Transcribe exactly, and without pictures, only the lines from the one bearing "R10: 18k (n12, n17) -> 18k (n13, n17)" through the final line of the data below.

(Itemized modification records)
● ● ● ●
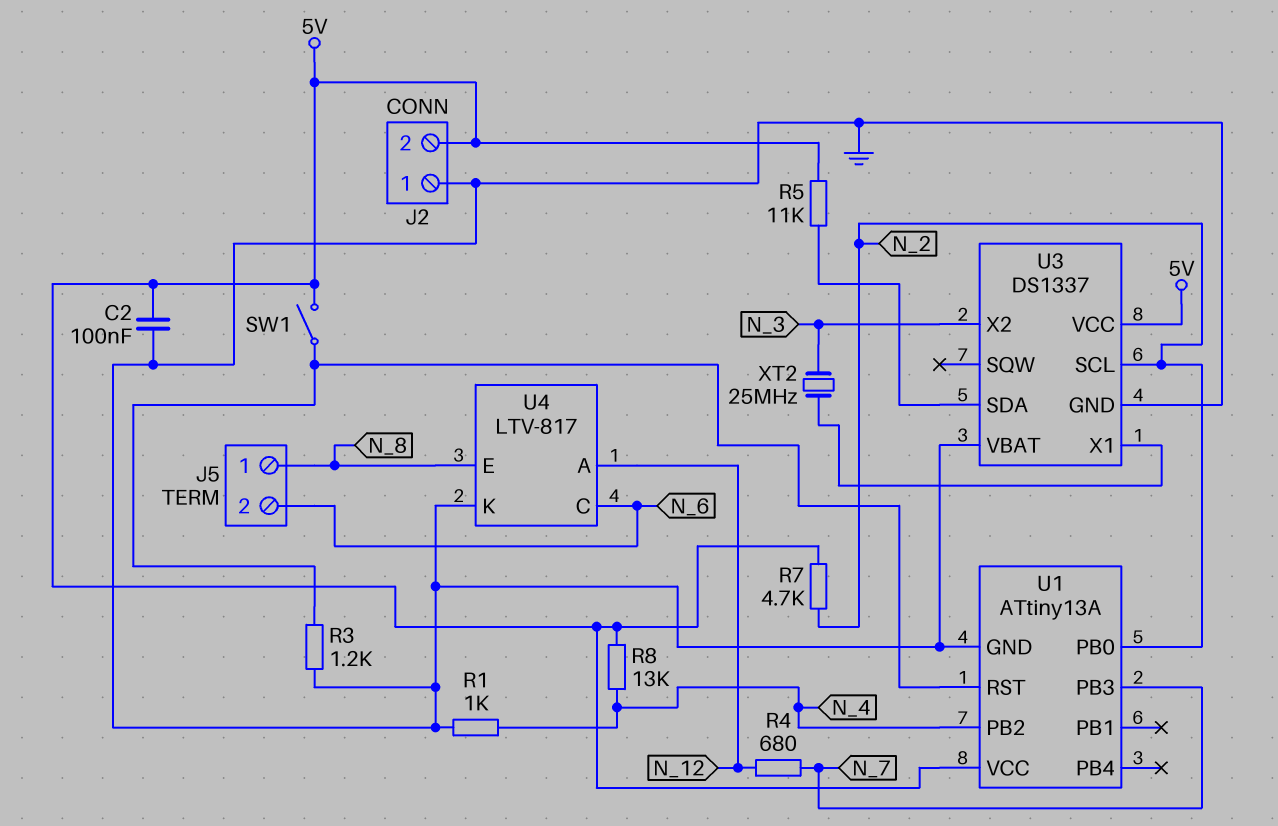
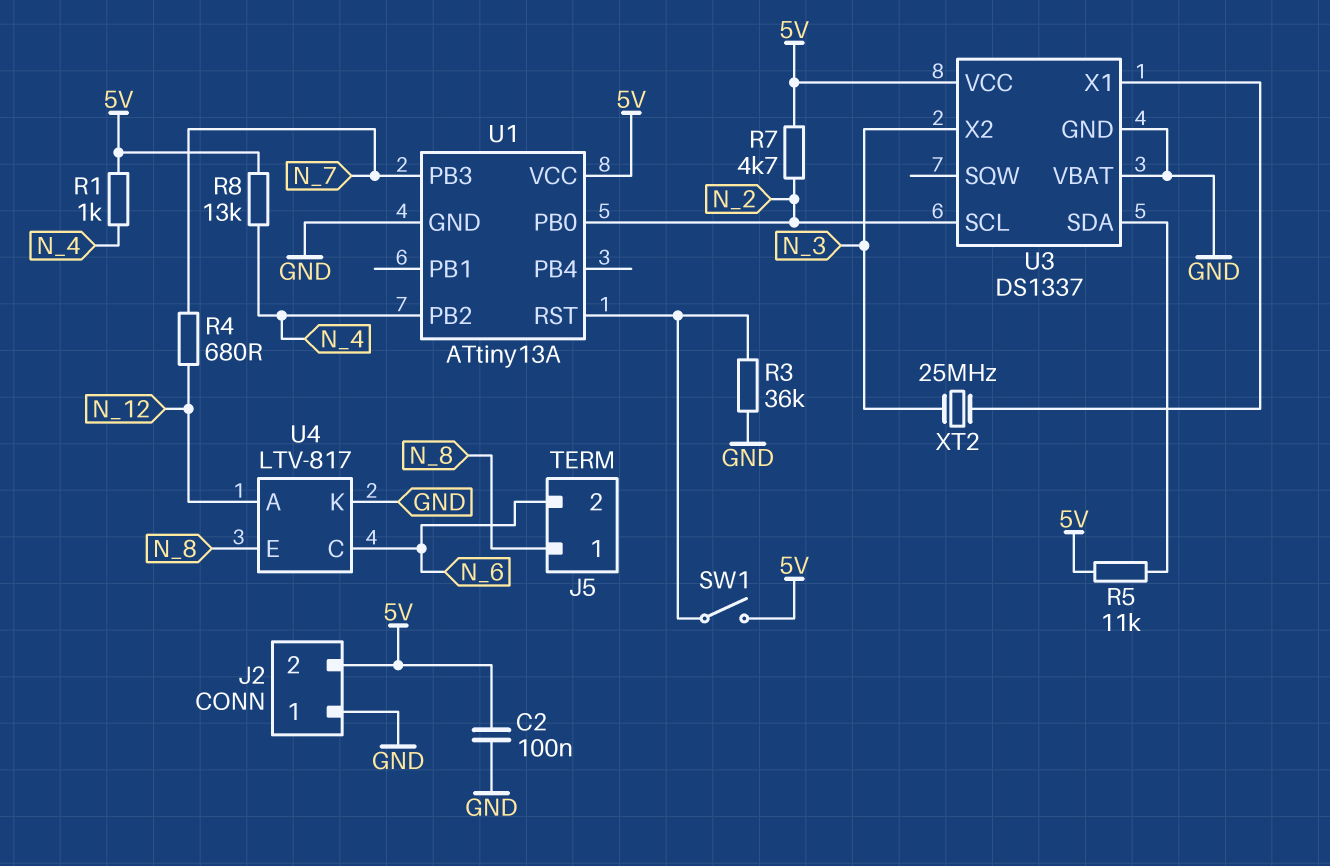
R1: 1k (GND, N_4) -> 1k (5V, N_4)
R3: 1.2k (GND, U1/RST) -> 36k (GND, U1/RST)

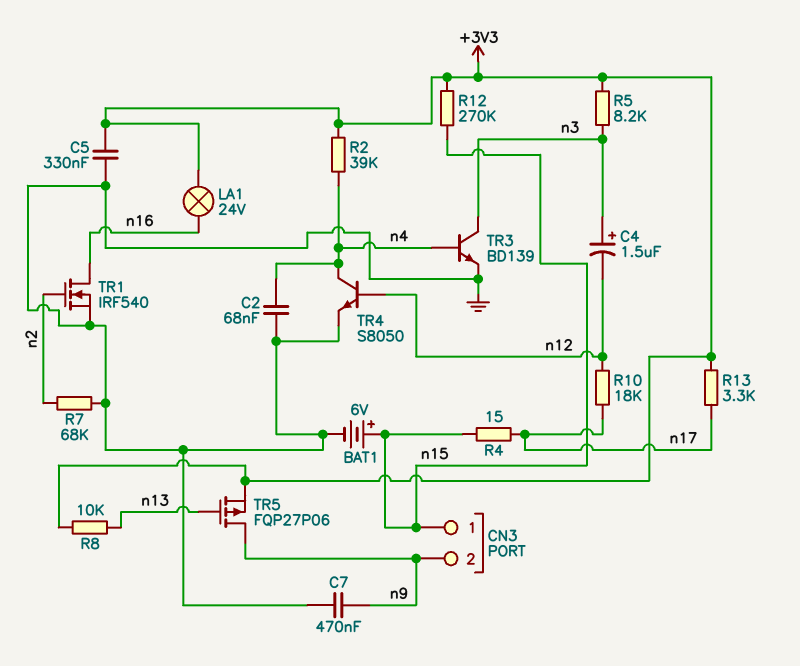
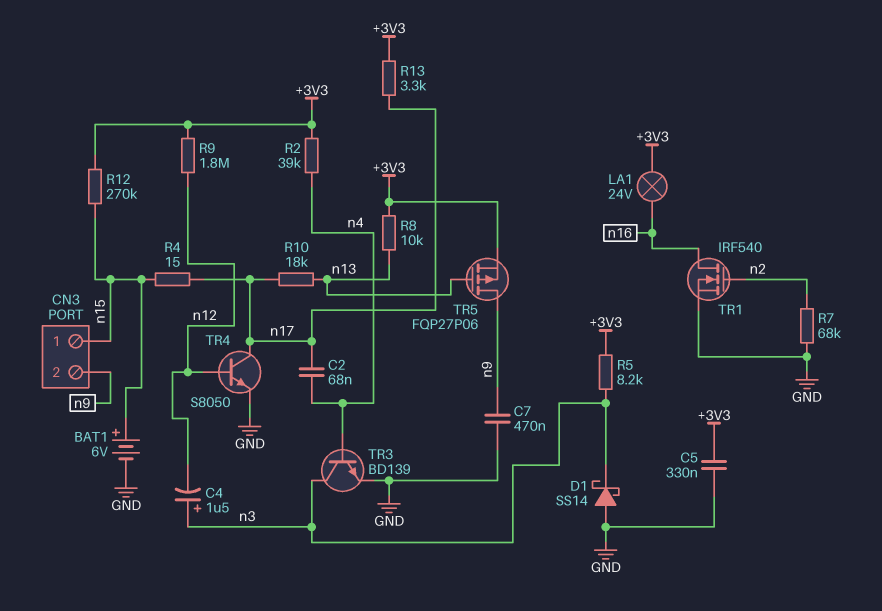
C2: 68nF (GND, n4) -> 68nF (n4, n17)
D1: none -> schottky SS14 (A GND, K n3)
R9: none -> 1.8M (+3V3, n12)
R10: 18k (n12, n17) -> 18k (n13, n17)
TR4: NPN S8050 (B n12, C n4, E GND) -> NPN S8050 (B n12, C n17, E GND)

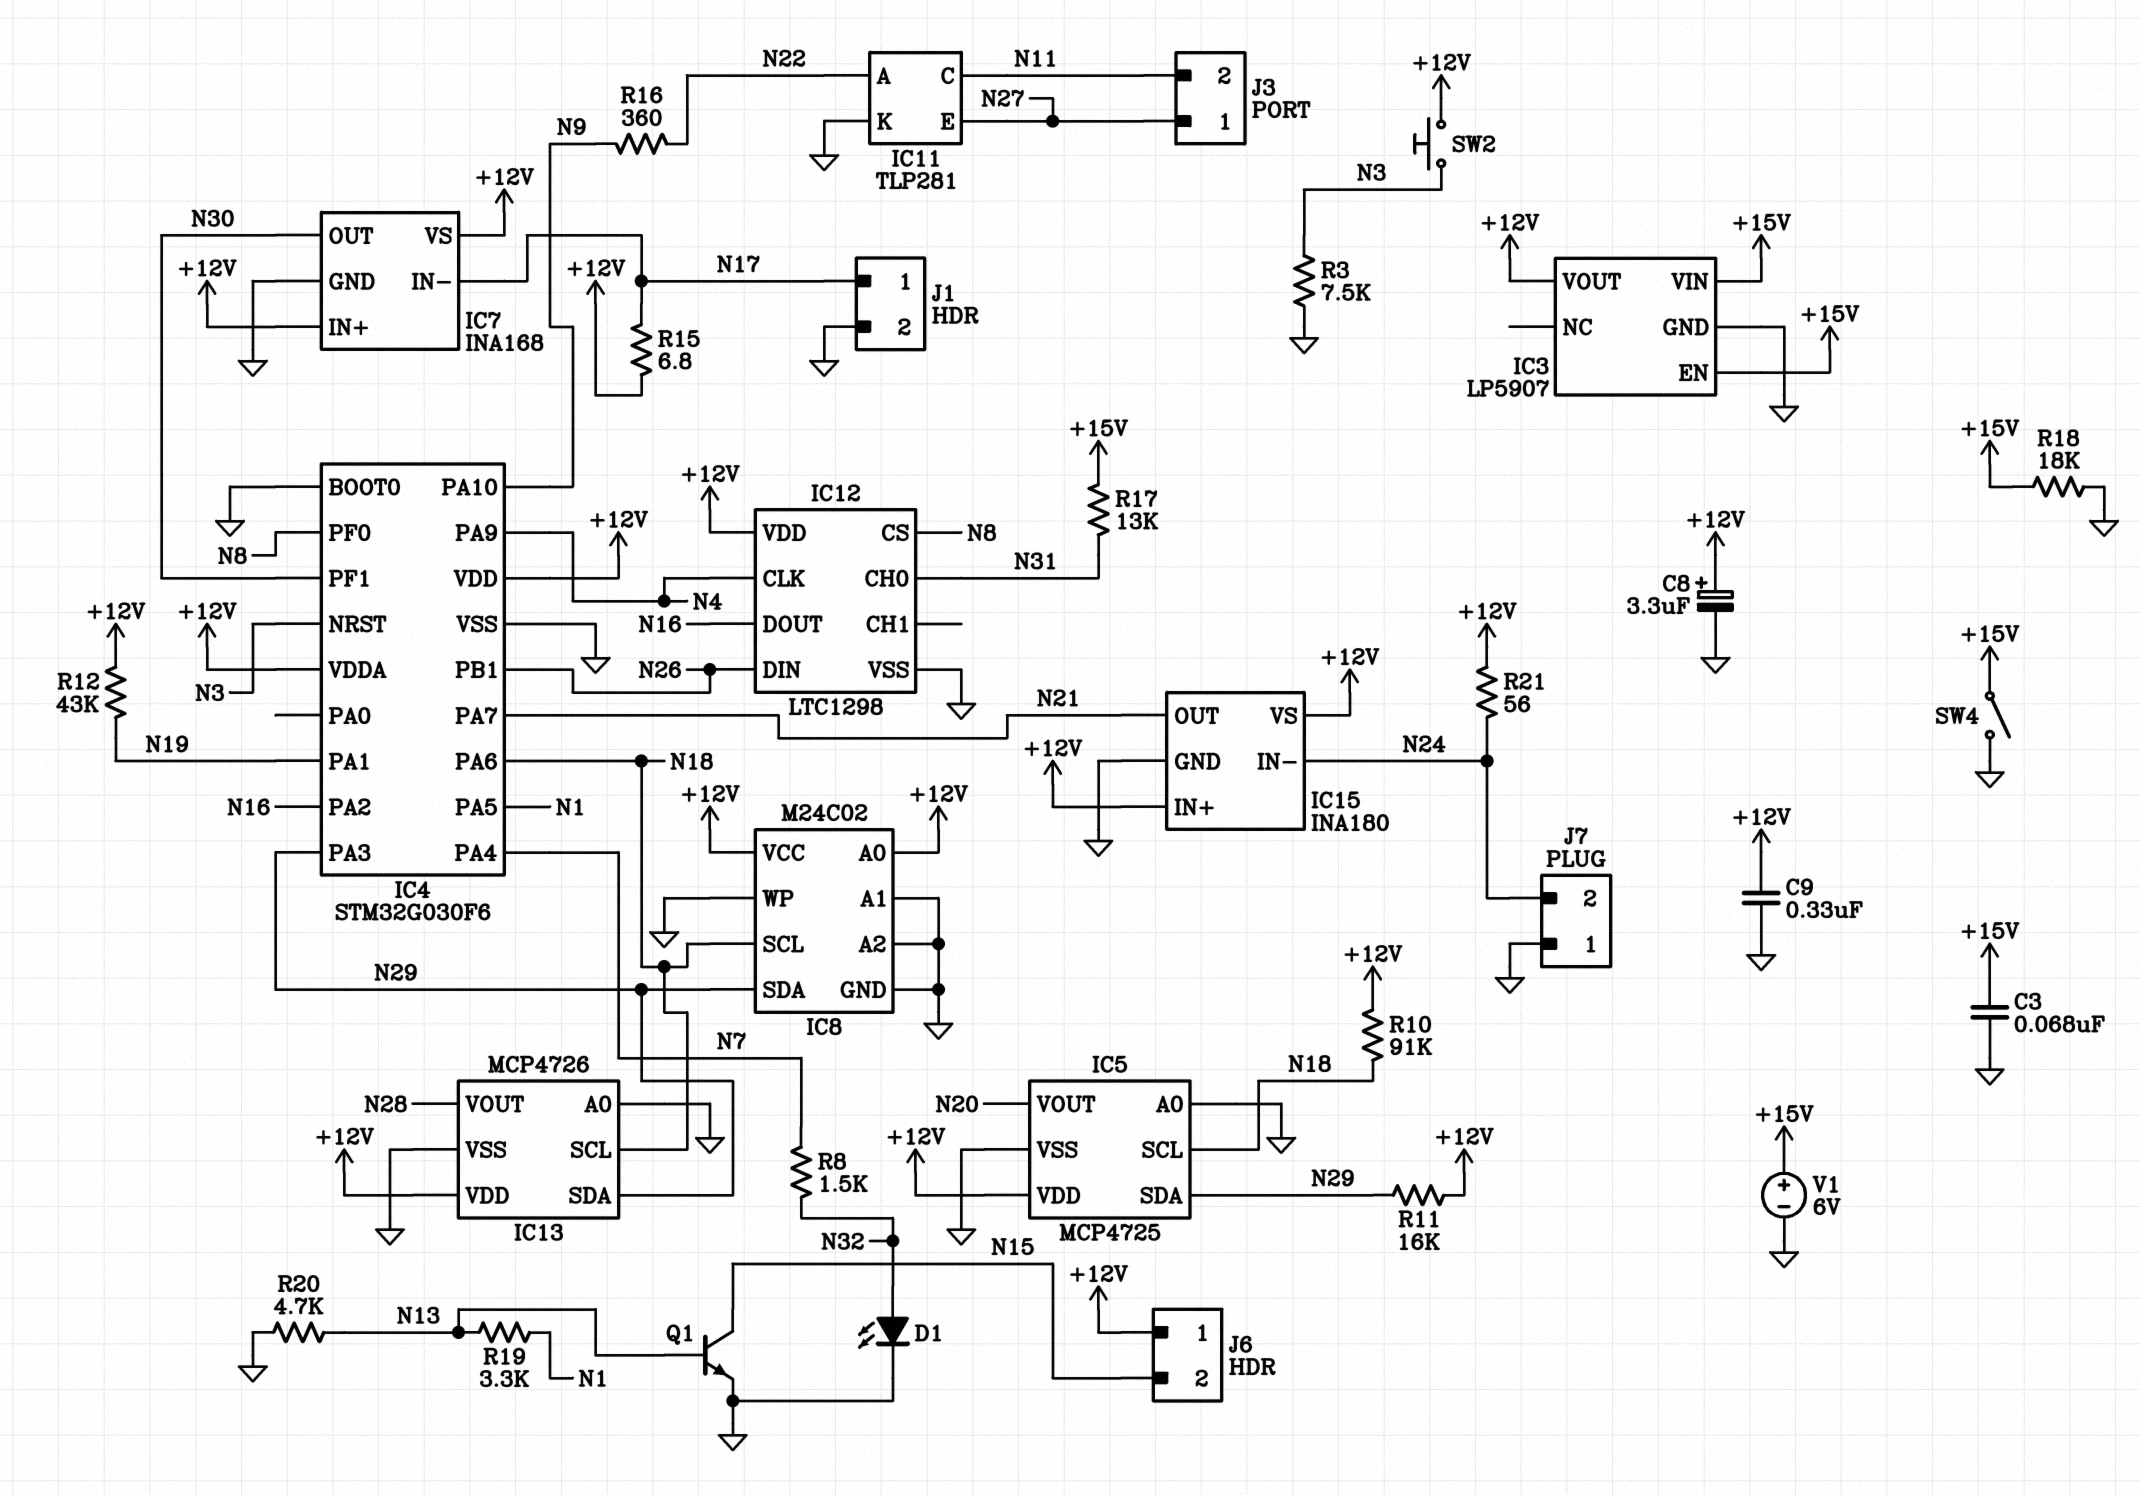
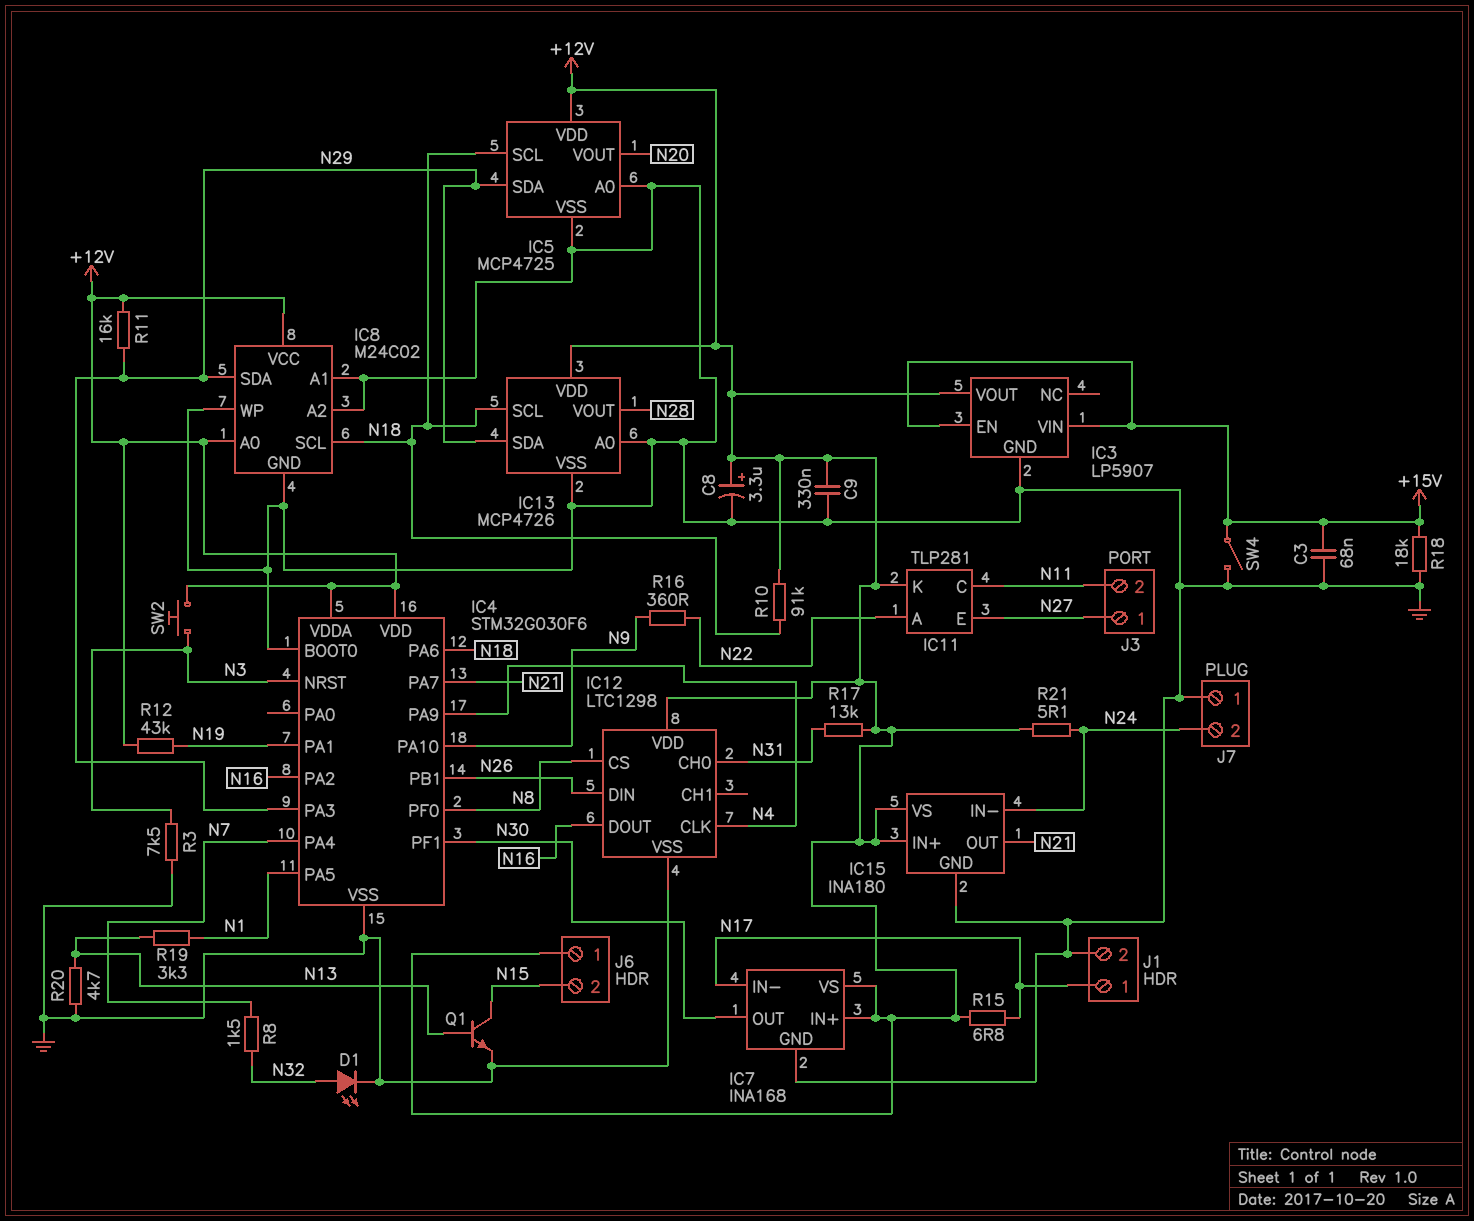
IC11 pin K: GND -> +12V
R17: 13k (+15V, N31) -> 13k (+12V, N31)
R21: 56 (+12V, N24) -> 5.1 (+12V, N24)
V1: 6V (plus +15V, minus GND) -> none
● ● ● ●
TASK RESPONSE -
R10: 18k (n12, n17) -> 18k (n13, n17)
TR4: NPN S8050 (B n12, C n4, E GND) -> NPN S8050 (B n12, C n17, E GND)

IC11 pin K: GND -> +12V
R17: 13k (+15V, N31) -> 13k (+12V, N31)
R21: 56 (+12V, N24) -> 5.1 (+12V, N24)
V1: 6V (plus +15V, minus GND) -> none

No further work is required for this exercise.